What you need to do -
Pick out every line in the items below that contains the string "brown", and copy each one. Matching is case-sensitive.

┌────────

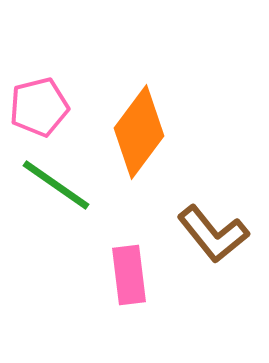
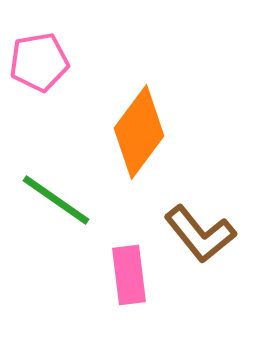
pink pentagon: moved 45 px up; rotated 4 degrees clockwise
green line: moved 15 px down
brown L-shape: moved 13 px left
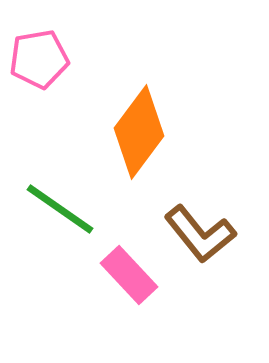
pink pentagon: moved 3 px up
green line: moved 4 px right, 9 px down
pink rectangle: rotated 36 degrees counterclockwise
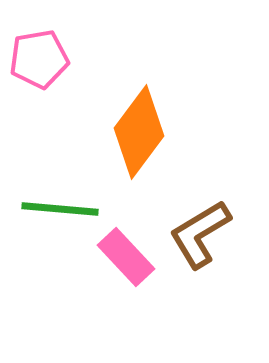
green line: rotated 30 degrees counterclockwise
brown L-shape: rotated 98 degrees clockwise
pink rectangle: moved 3 px left, 18 px up
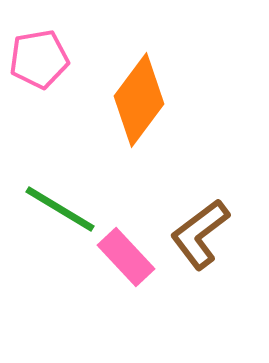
orange diamond: moved 32 px up
green line: rotated 26 degrees clockwise
brown L-shape: rotated 6 degrees counterclockwise
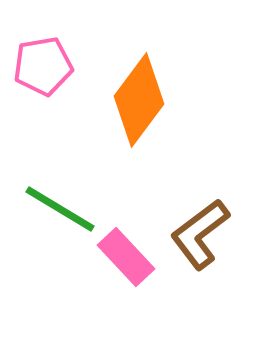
pink pentagon: moved 4 px right, 7 px down
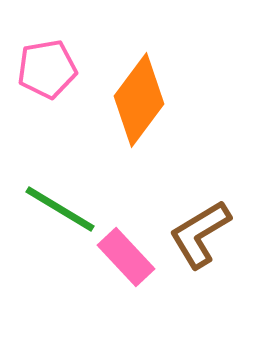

└────────

Complete output -
brown L-shape: moved 13 px left
brown L-shape: rotated 98 degrees clockwise
brown L-shape: rotated 6 degrees counterclockwise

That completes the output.